DATA SHOWN START

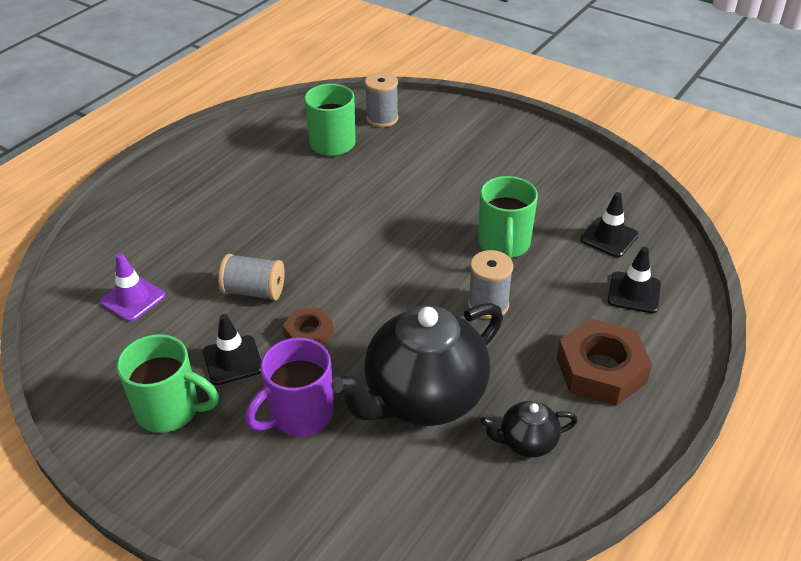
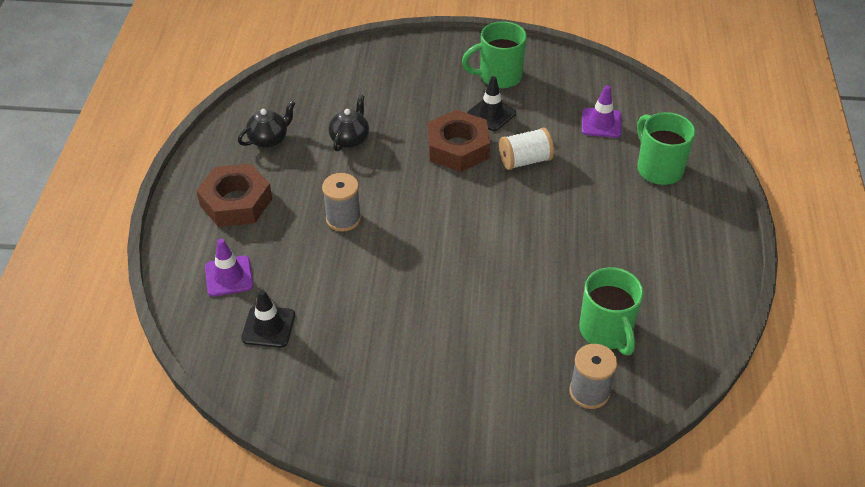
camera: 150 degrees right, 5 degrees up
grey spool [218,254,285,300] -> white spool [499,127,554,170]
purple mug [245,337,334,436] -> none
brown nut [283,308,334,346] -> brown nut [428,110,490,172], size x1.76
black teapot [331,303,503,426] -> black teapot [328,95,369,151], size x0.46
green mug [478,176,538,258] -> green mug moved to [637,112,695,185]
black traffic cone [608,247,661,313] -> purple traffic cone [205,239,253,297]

DATA SHOWN END
DATA SHOWN START

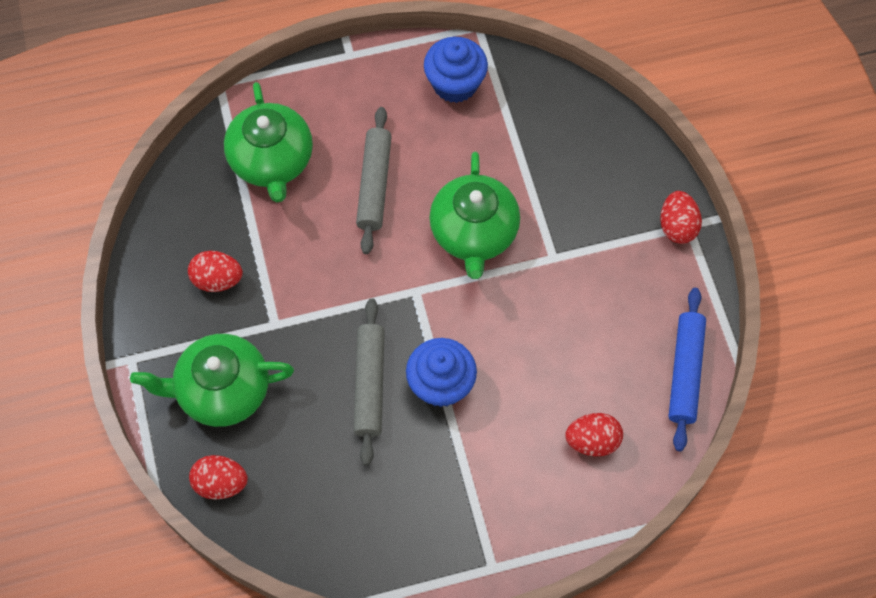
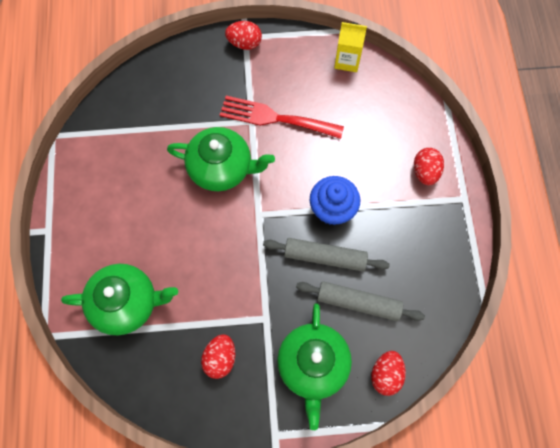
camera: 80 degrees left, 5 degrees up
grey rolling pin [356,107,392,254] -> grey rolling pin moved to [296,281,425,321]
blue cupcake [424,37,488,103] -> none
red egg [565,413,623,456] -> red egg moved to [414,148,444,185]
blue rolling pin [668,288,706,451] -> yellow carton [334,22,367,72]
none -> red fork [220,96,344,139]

DATA SHOWN END

• **WHAT TO WORK ON**:
In the material above, find the line containing "green mug [478,176,538,258]" and the line containing "black traffic cone", then write out exactly those two lines and every line between them, and nothing more.

• **OUTPUT OF THE EXERCISE**:
green mug [478,176,538,258] -> green mug moved to [637,112,695,185]
black traffic cone [608,247,661,313] -> purple traffic cone [205,239,253,297]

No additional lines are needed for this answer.